BEGIN Records for this task

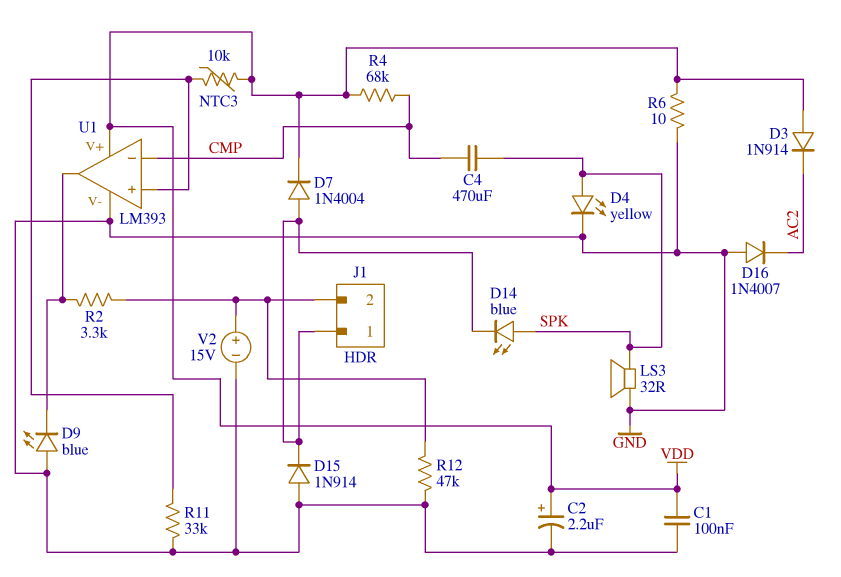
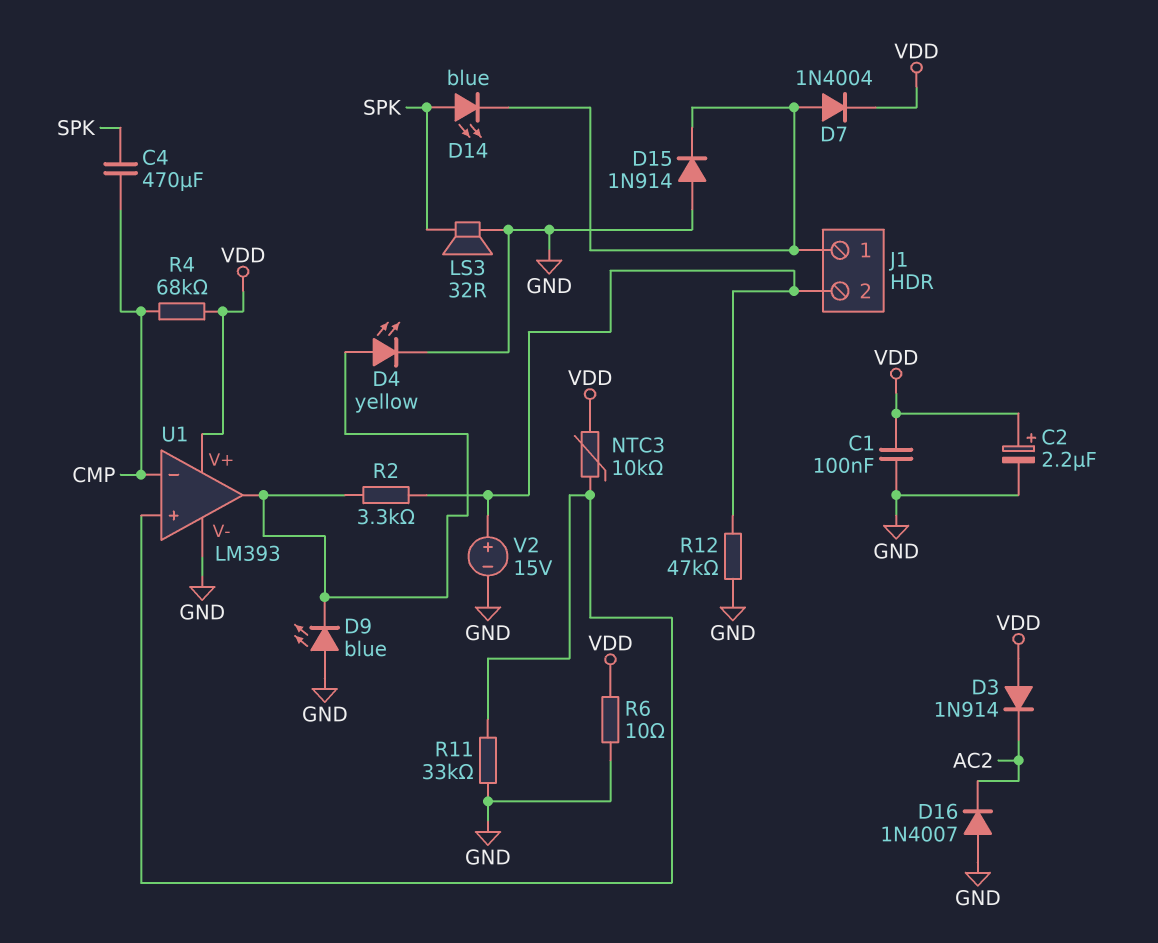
D4: LED yellow (A SPK, K GND) -> LED yellow (A U1/out, K GND)

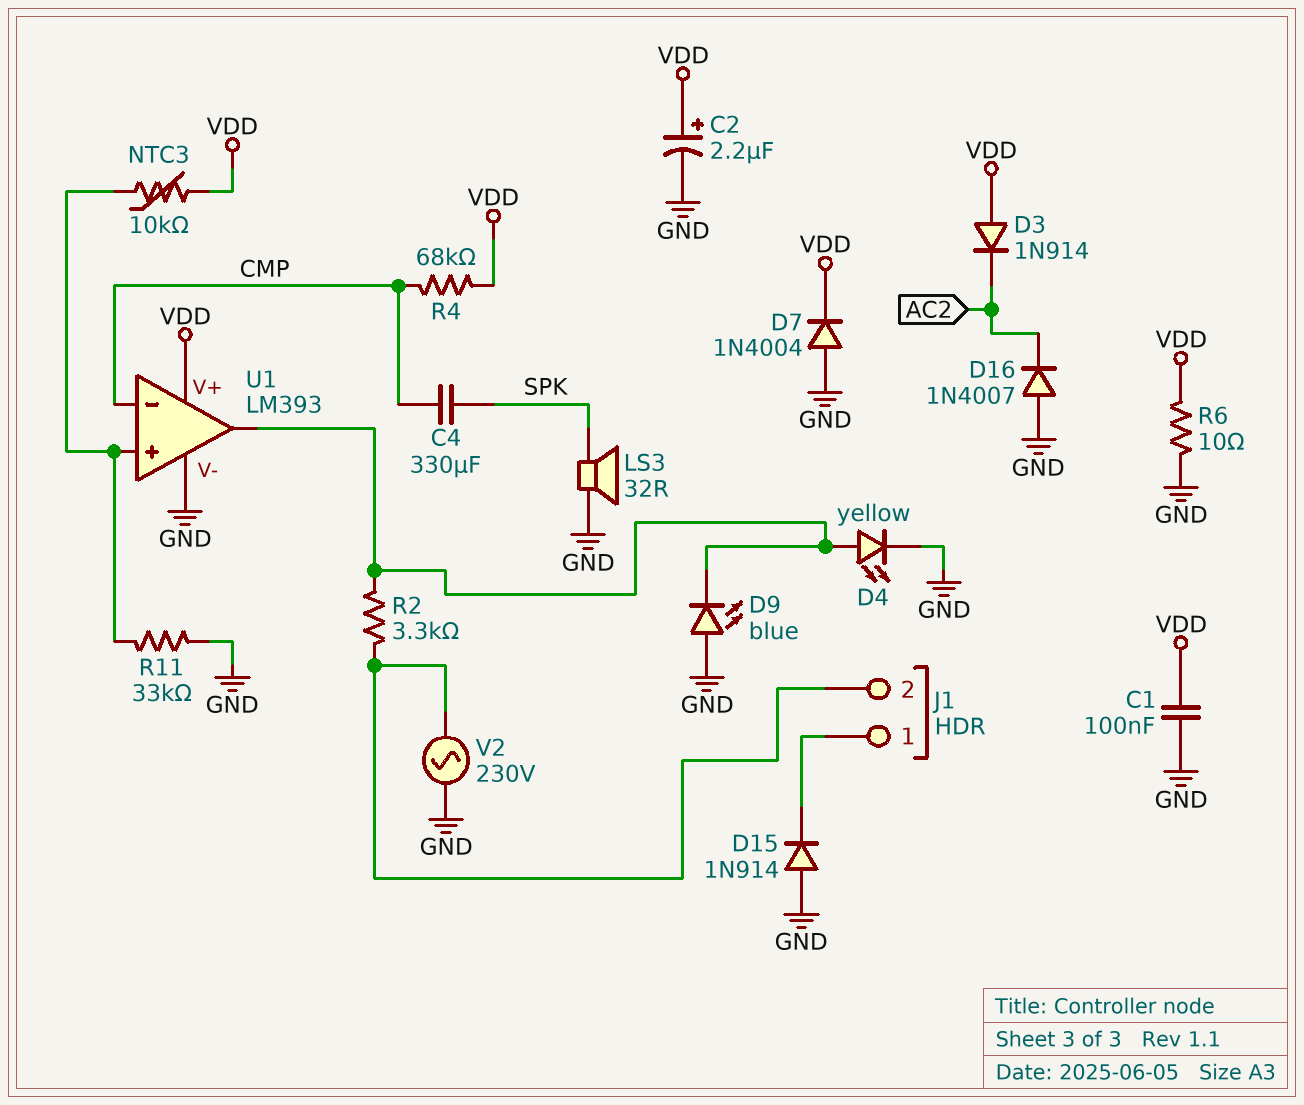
C4: 470uF (CMP, SPK) -> 330uF (CMP, SPK)
D7: diode 1N4004 (A J1/1, K VDD) -> diode 1N4004 (A GND, K VDD)
D14: LED blue (A SPK, K J1/1) -> none
R12: 47k (GND, J1/2) -> none
V2: 15V (plus J1/2, minus GND) -> AC 230V (GND, J1/2)

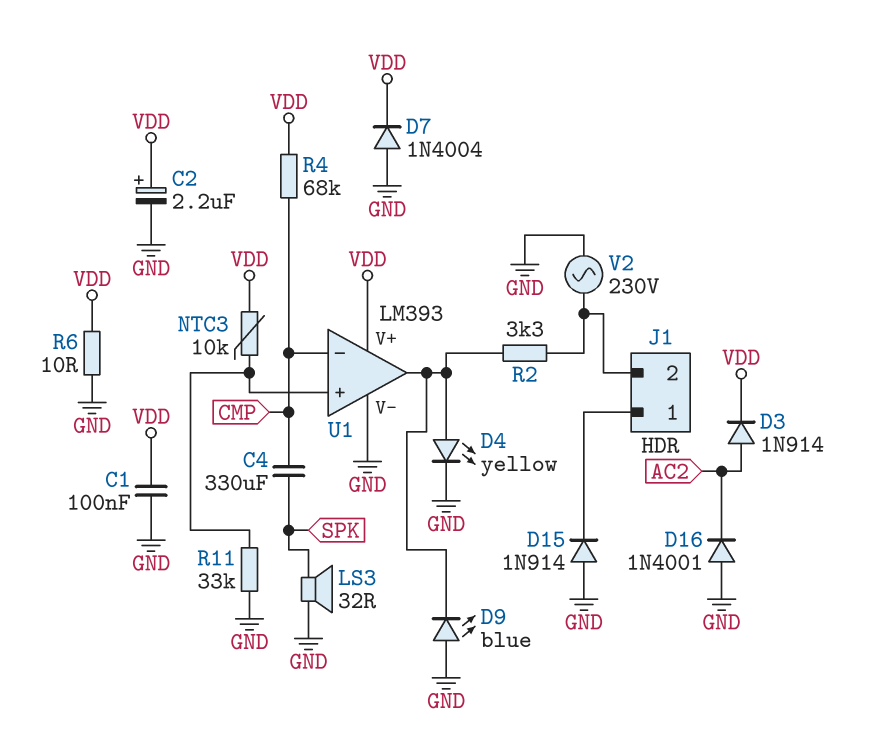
D3: diode 1N914 (A VDD, K AC2) -> diode 1N914 (A AC2, K VDD)
D16: diode 1N4007 (A GND, K AC2) -> diode 1N4001 (A GND, K AC2)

END Records for this task

What is being asked:
In the listing above, find the line with "D3: diode 1N914" and set down that line and all after it exactly, through the final line.

Task solution:
D3: diode 1N914 (A VDD, K AC2) -> diode 1N914 (A AC2, K VDD)
D16: diode 1N4007 (A GND, K AC2) -> diode 1N4001 (A GND, K AC2)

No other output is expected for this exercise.